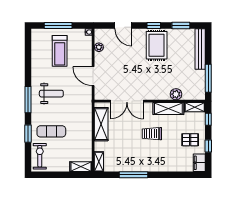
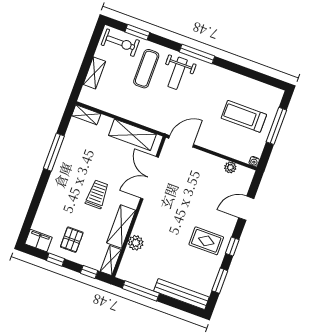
rug: (157, 45) -> (206, 241), width x0.73, depth x0.70
door: (93, 76) -> (181, 141), moved
weight bench: (51, 94) -> (178, 73), moved
window: (28, 134) -> (137, 32), moved
shelving: (81, 167) -> (94, 73), moved

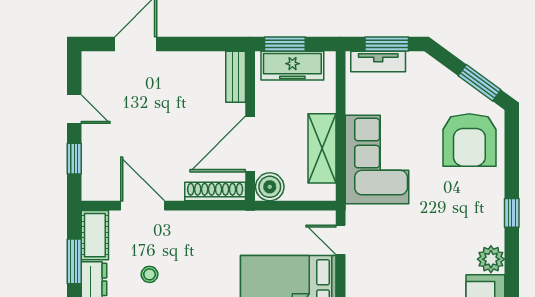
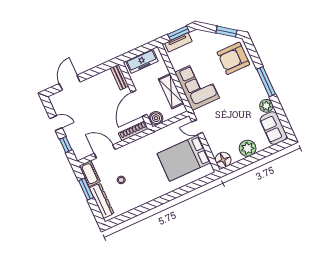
window: (285, 44) -> (134, 53), removed
armchair: (469, 140) -> (233, 58), turned 90
window: (512, 213) -> (266, 82), width x2.17

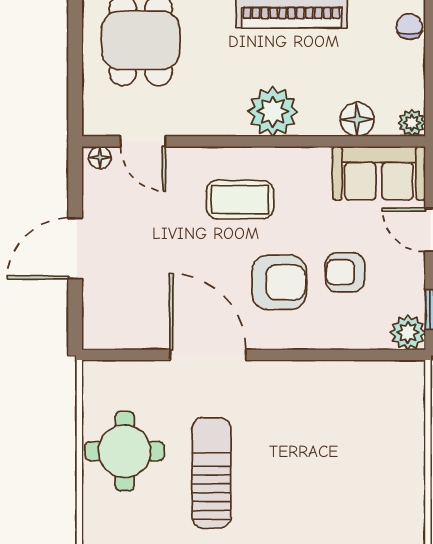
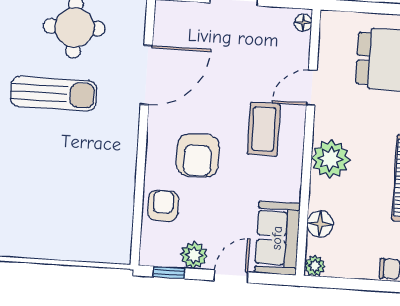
door: (143, 141) -> (312, 88), moved
armchair: (345, 272) -> (163, 206), moved
plant: (408, 332) -> (194, 255), moved
door: (208, 355) -> (146, 75), moved

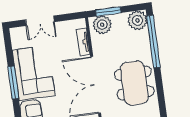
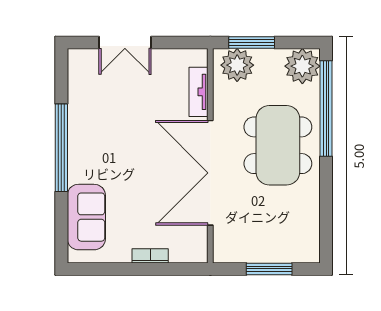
corner sofa: (34, 73) -> (101, 136), removed
window: (13, 82) -> (61, 148), width x1.46
dining table: (134, 83) -> (278, 145), moved

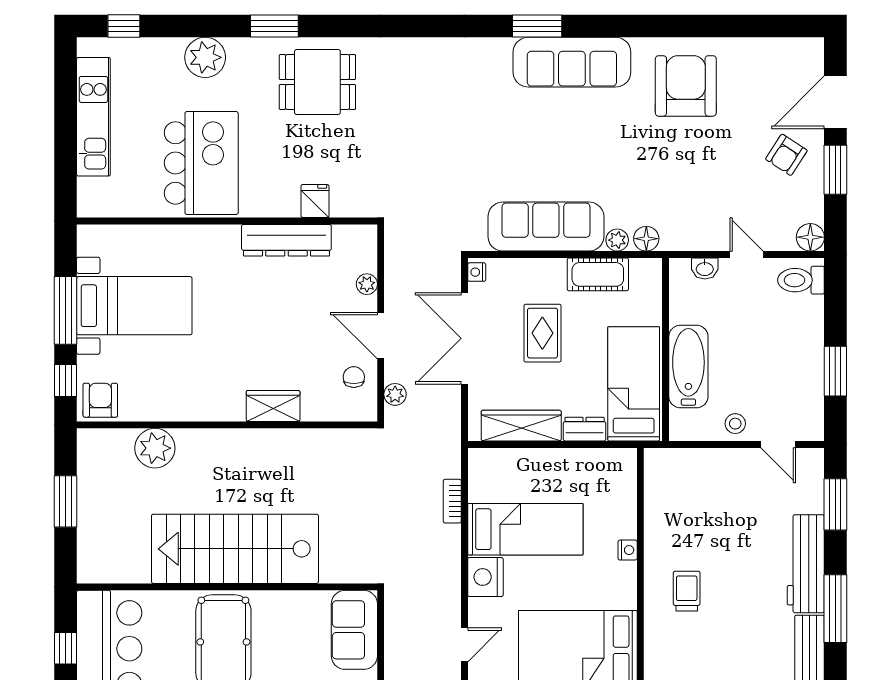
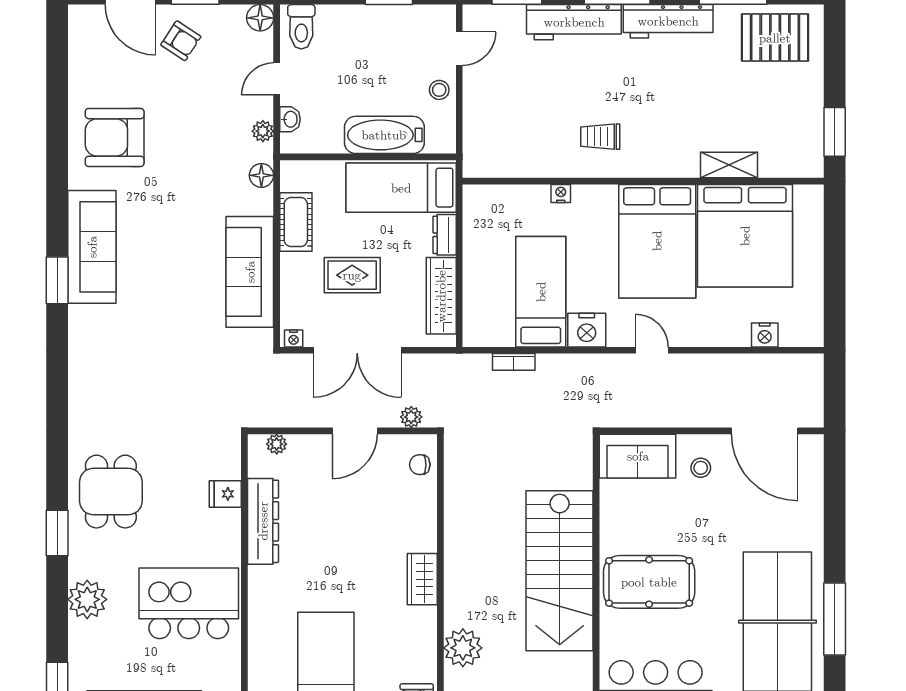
plant: (617, 240) -> (263, 131), moved
plant: (367, 284) -> (277, 444), moved
chair: (354, 377) -> (420, 465), moved
wardrobe: (273, 406) -> (422, 579), moved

* Problem statement *
In transcribing the listing, keep each word as it is and drop the pictures.

* Output for this exercise *
rug: (157, 45) -> (206, 241), width x0.73, depth x0.70
door: (93, 76) -> (181, 141), moved
weight bench: (51, 94) -> (178, 73), moved
window: (28, 134) -> (137, 32), moved
shelving: (81, 167) -> (94, 73), moved

window: (285, 44) -> (134, 53), removed
armchair: (469, 140) -> (233, 58), turned 90
window: (512, 213) -> (266, 82), width x2.17

door: (143, 141) -> (312, 88), moved
armchair: (345, 272) -> (163, 206), moved
plant: (408, 332) -> (194, 255), moved
door: (208, 355) -> (146, 75), moved

corner sofa: (34, 73) -> (101, 136), removed
window: (13, 82) -> (61, 148), width x1.46
dining table: (134, 83) -> (278, 145), moved

plant: (617, 240) -> (263, 131), moved
plant: (367, 284) -> (277, 444), moved
chair: (354, 377) -> (420, 465), moved
wardrobe: (273, 406) -> (422, 579), moved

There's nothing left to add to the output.